▶ WORK TO COMPLETE:
Strip out the pictures and output each remaining line of the data word for word.

▶ DATA SEGMENT:
▼
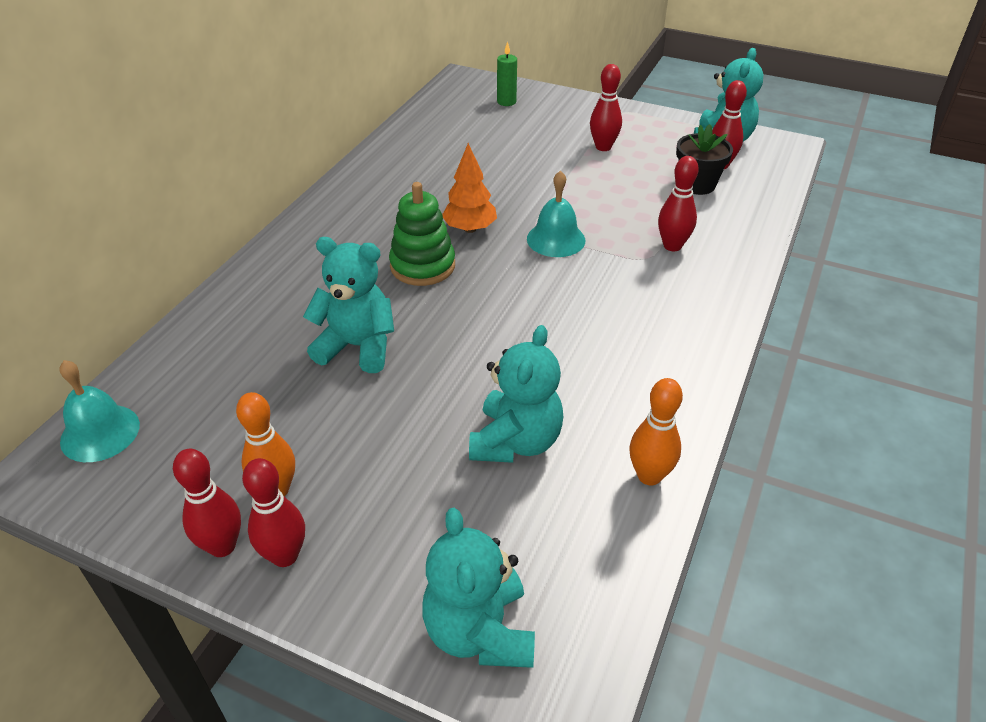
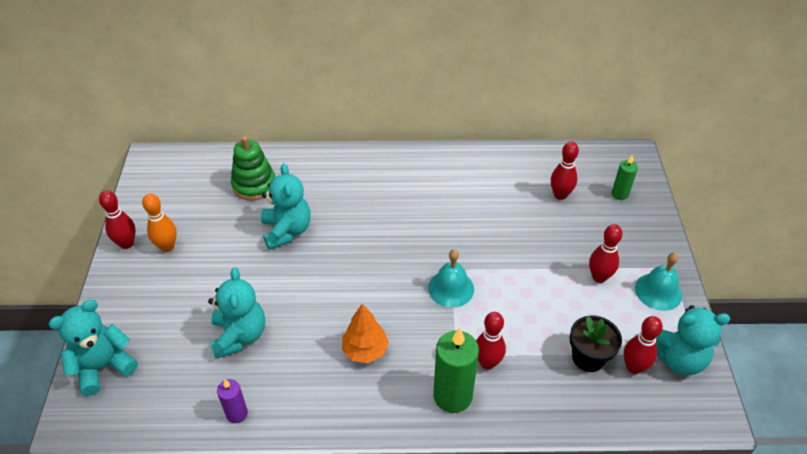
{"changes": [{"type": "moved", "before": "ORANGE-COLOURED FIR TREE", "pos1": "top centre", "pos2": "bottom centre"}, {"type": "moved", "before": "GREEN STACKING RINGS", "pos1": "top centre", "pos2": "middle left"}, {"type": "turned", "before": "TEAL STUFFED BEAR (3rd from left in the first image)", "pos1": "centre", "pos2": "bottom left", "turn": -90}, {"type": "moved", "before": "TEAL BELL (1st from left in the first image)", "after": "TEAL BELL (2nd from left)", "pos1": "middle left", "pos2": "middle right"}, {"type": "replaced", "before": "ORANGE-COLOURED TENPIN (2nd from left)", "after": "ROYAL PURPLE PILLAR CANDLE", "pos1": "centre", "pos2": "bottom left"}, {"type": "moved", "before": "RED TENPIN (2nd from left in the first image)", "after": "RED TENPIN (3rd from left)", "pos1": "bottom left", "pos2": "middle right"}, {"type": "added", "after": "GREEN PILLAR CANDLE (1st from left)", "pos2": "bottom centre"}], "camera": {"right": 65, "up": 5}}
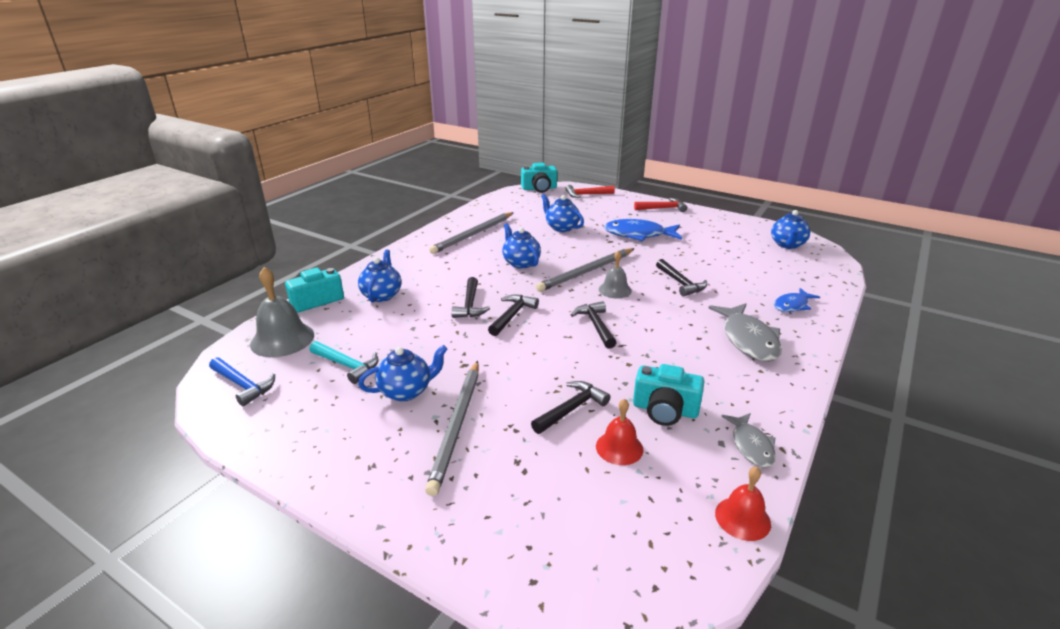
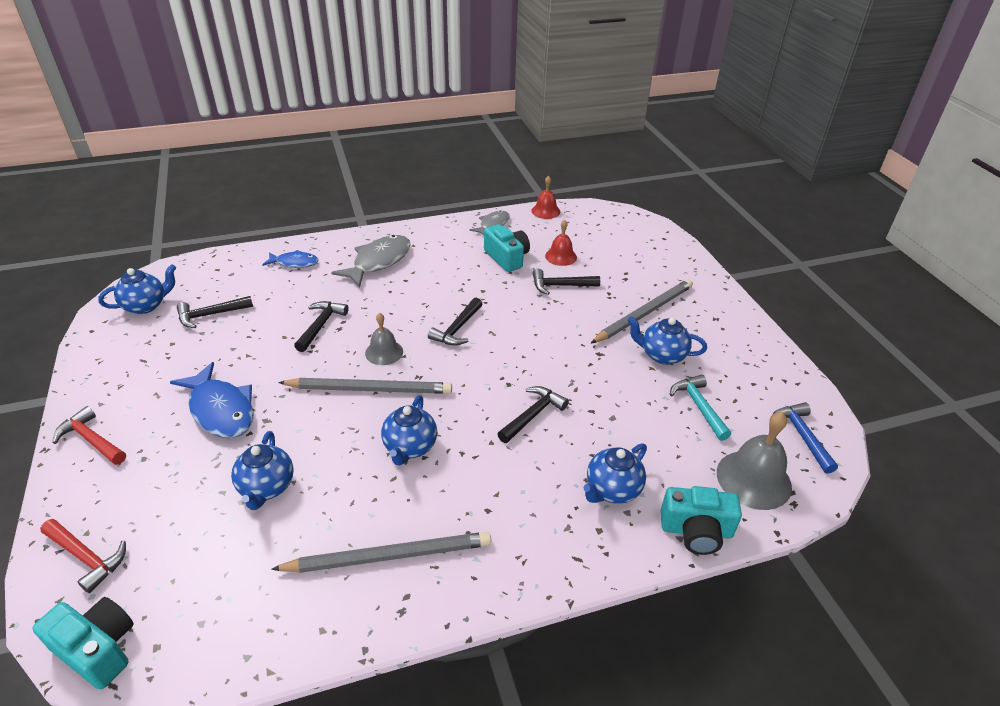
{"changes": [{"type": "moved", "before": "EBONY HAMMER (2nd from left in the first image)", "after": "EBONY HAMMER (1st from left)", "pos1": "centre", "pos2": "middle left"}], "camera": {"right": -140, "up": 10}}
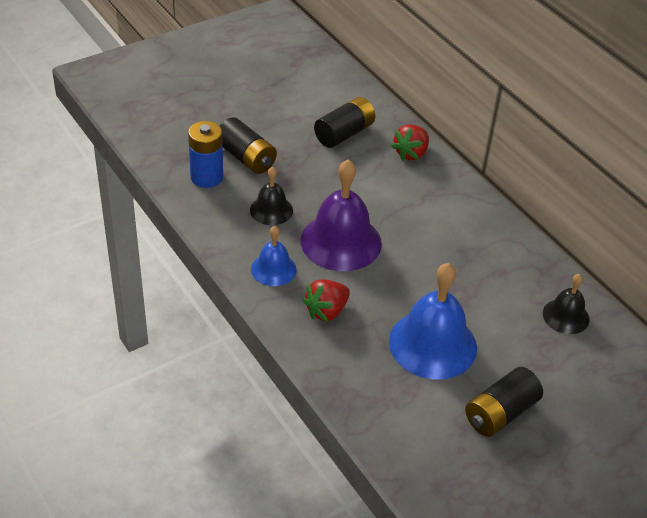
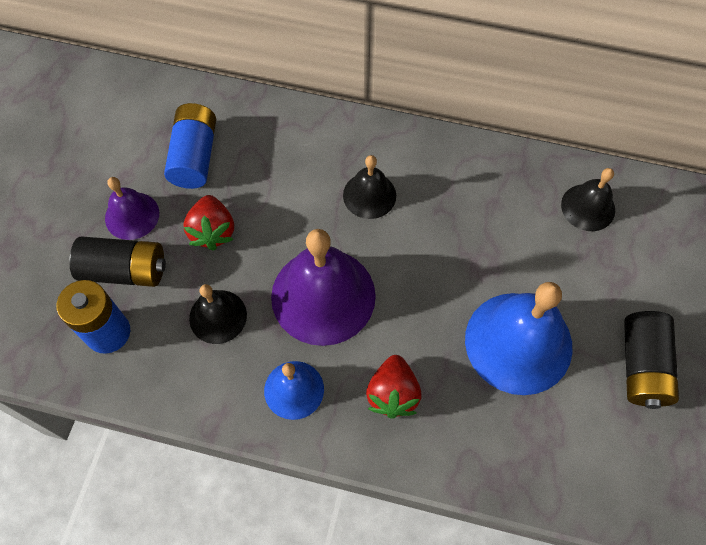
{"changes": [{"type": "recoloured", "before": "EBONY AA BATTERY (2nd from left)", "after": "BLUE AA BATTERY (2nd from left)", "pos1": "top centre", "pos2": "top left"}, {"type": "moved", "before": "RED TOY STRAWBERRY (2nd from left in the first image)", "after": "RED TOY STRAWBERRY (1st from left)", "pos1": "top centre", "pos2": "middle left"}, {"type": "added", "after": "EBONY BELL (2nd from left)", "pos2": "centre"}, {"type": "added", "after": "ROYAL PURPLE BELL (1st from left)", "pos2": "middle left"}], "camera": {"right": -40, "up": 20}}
▲
▶ PROBLEM SOLUTION:
{"changes": [{"type": "moved", "before": "ORANGE-COLOURED FIR TREE", "pos1": "top centre", "pos2": "bottom centre"}, {"type": "moved", "before": "GREEN STACKING RINGS", "pos1": "top centre", "pos2": "middle left"}, {"type": "turned", "before": "TEAL STUFFED BEAR (3rd from left in the first image)", "pos1": "centre", "pos2": "bottom left", "turn": -90}, {"type": "moved", "before": "TEAL BELL (1st from left in the first image)", "after": "TEAL BELL (2nd from left)", "pos1": "middle left", "pos2": "middle right"}, {"type": "replaced", "before": "ORANGE-COLOURED TENPIN (2nd from left)", "after": "ROYAL PURPLE PILLAR CANDLE", "pos1": "centre", "pos2": "bottom left"}, {"type": "moved", "before": "RED TENPIN (2nd from left in the first image)", "after": "RED TENPIN (3rd from left)", "pos1": "bottom left", "pos2": "middle right"}, {"type": "added", "after": "GREEN PILLAR CANDLE (1st from left)", "pos2": "bottom centre"}], "camera": {"right": 65, "up": 5}}
{"changes": [{"type": "moved", "before": "EBONY HAMMER (2nd from left in the first image)", "after": "EBONY HAMMER (1st from left)", "pos1": "centre", "pos2": "middle left"}], "camera": {"right": -140, "up": 10}}
{"changes": [{"type": "recoloured", "before": "EBONY AA BATTERY (2nd from left)", "after": "BLUE AA BATTERY (2nd from left)", "pos1": "top centre", "pos2": "top left"}, {"type": "moved", "before": "RED TOY STRAWBERRY (2nd from left in the first image)", "after": "RED TOY STRAWBERRY (1st from left)", "pos1": "top centre", "pos2": "middle left"}, {"type": "added", "after": "EBONY BELL (2nd from left)", "pos2": "centre"}, {"type": "added", "after": "ROYAL PURPLE BELL (1st from left)", "pos2": "middle left"}], "camera": {"right": -40, "up": 20}}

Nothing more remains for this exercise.